### WHAT YOU ARE ASKED TO DO
Transcribe exactly the lines from the one containing "black 1x2 plate [252,175,336,253]" through the last line of the listing below, inclusive, and nothing beyond them.

━━━ DATA PROVIDED ━━━

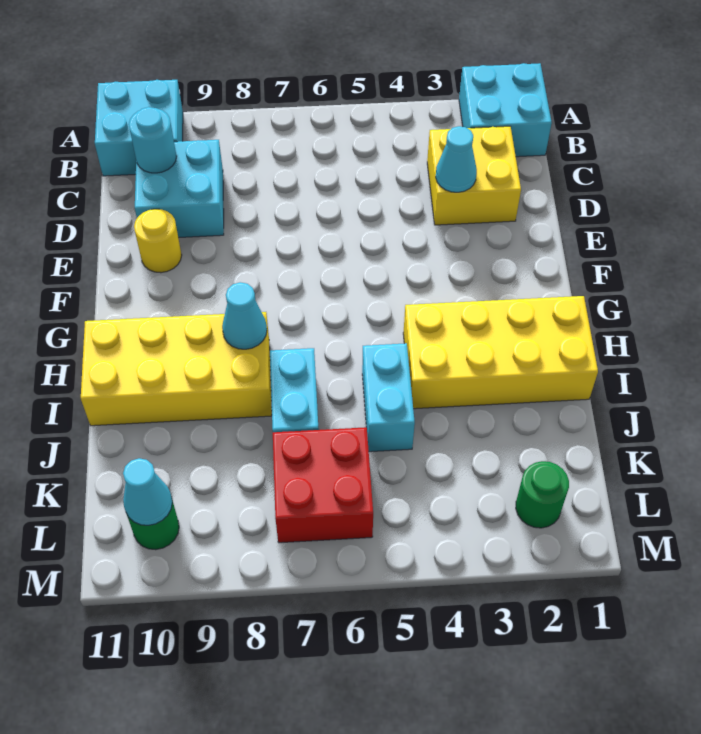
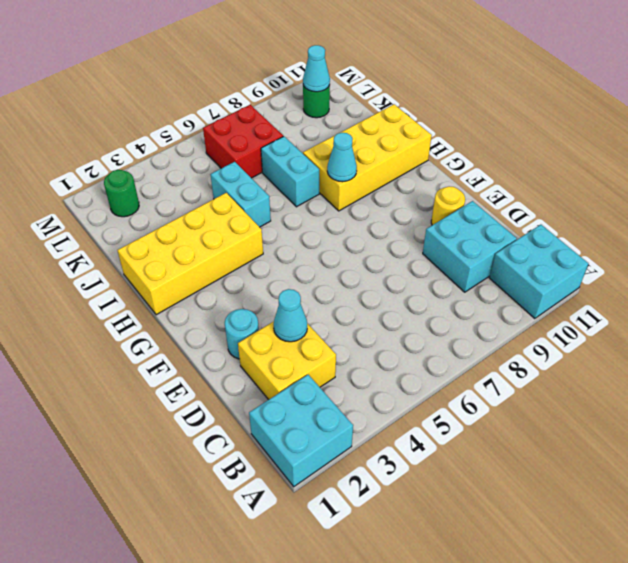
cyan 1x1 round brick [129,107,177,173] -> cyan 1x1 round brick moved to [225,309,259,359]

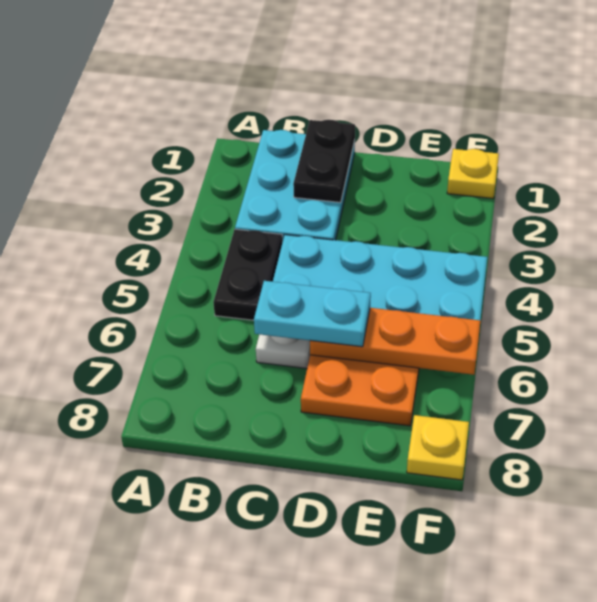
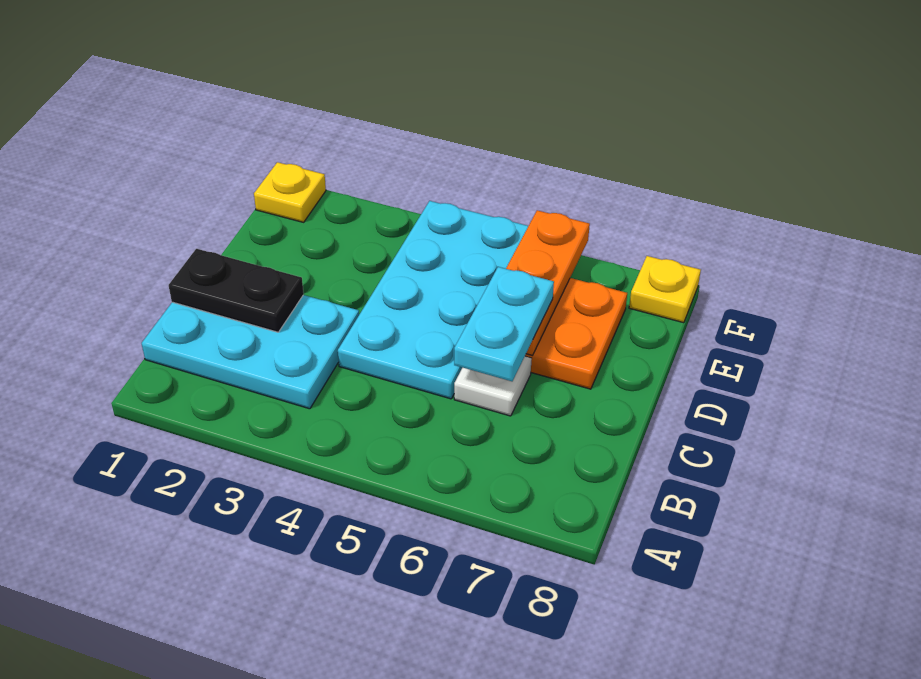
black 1x2 plate [213,229,282,320] -> none

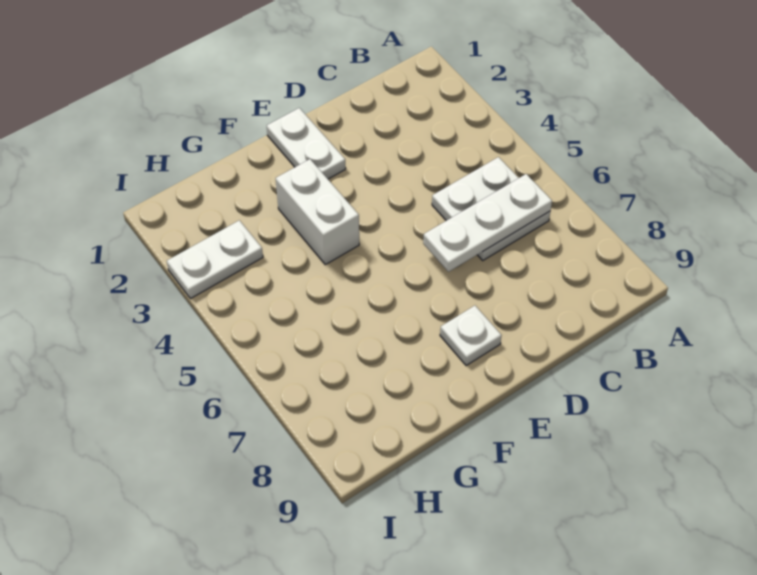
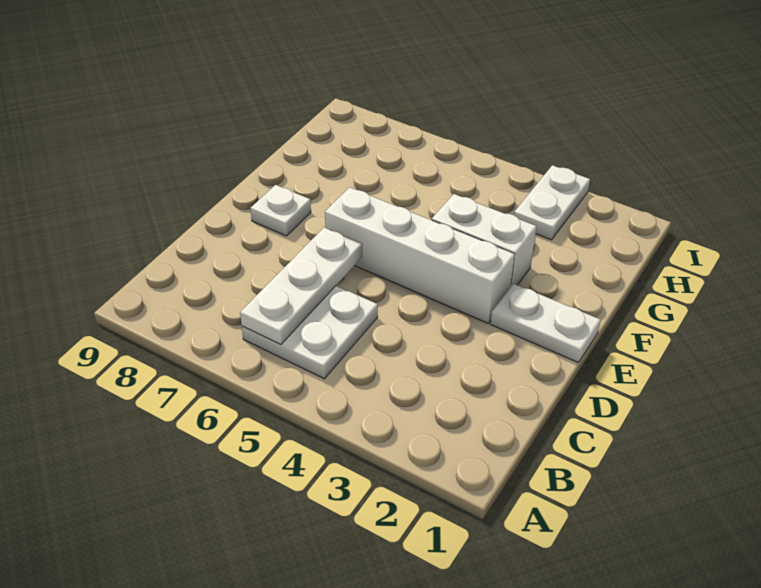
none -> white 1x4 brick [325,187,515,323]

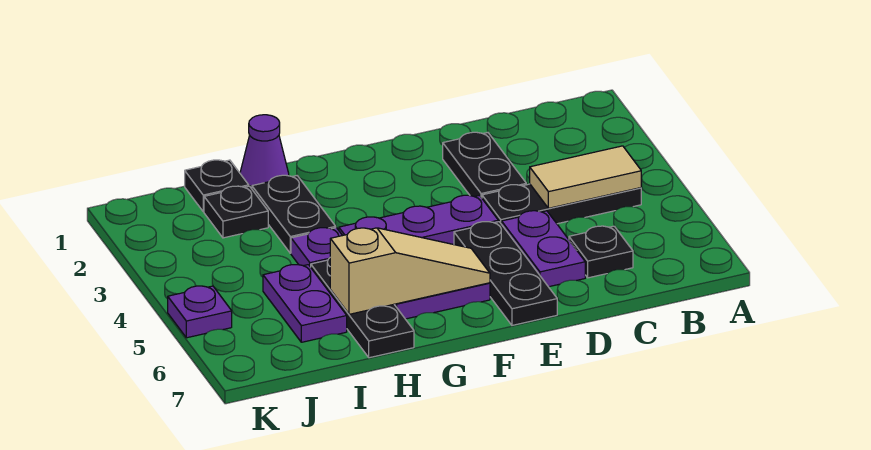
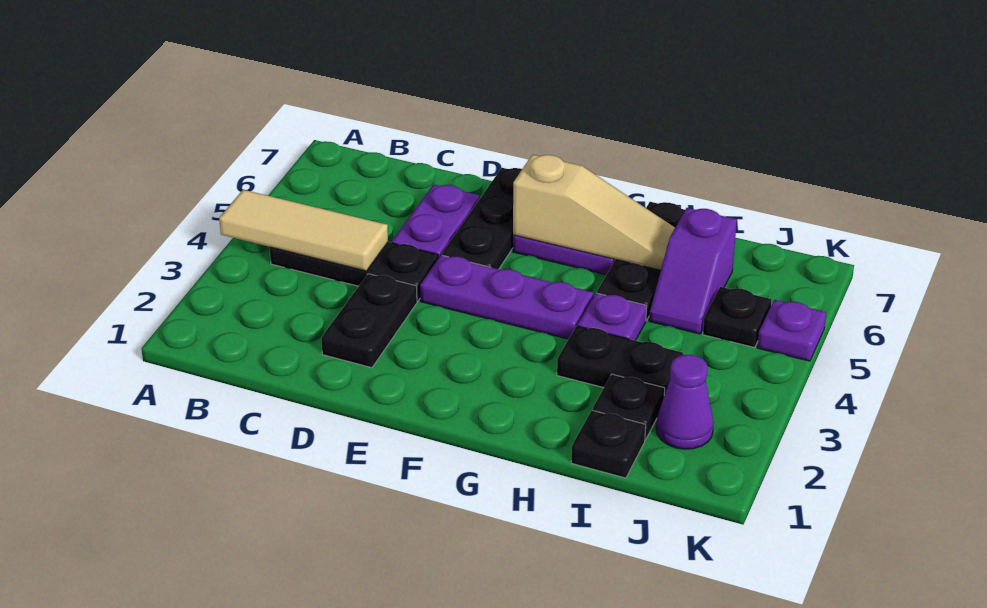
tan 1x2 tile [530,146,641,208] -> tan 1x3 tile [219,190,388,271]
black 1x1 plate [569,226,633,278] -> black 1x1 plate moved to [703,287,772,347]
tan 1x3 slope [330,228,490,314] -> tan 1x3 slope turned to [513,155,675,270]
purple 1x1 cone [240,115,289,189] -> purple 1x1 cone moved to [656,355,714,449]
black 1x2 plate [252,175,336,253] -> black 1x2 plate turned to [557,326,683,395]
purple 1x2 plate [263,265,347,342] -> purple 1x2 slope [649,208,737,334]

━━━

### WRITTEN RESPONSE
black 1x2 plate [252,175,336,253] -> black 1x2 plate turned to [557,326,683,395]
purple 1x2 plate [263,265,347,342] -> purple 1x2 slope [649,208,737,334]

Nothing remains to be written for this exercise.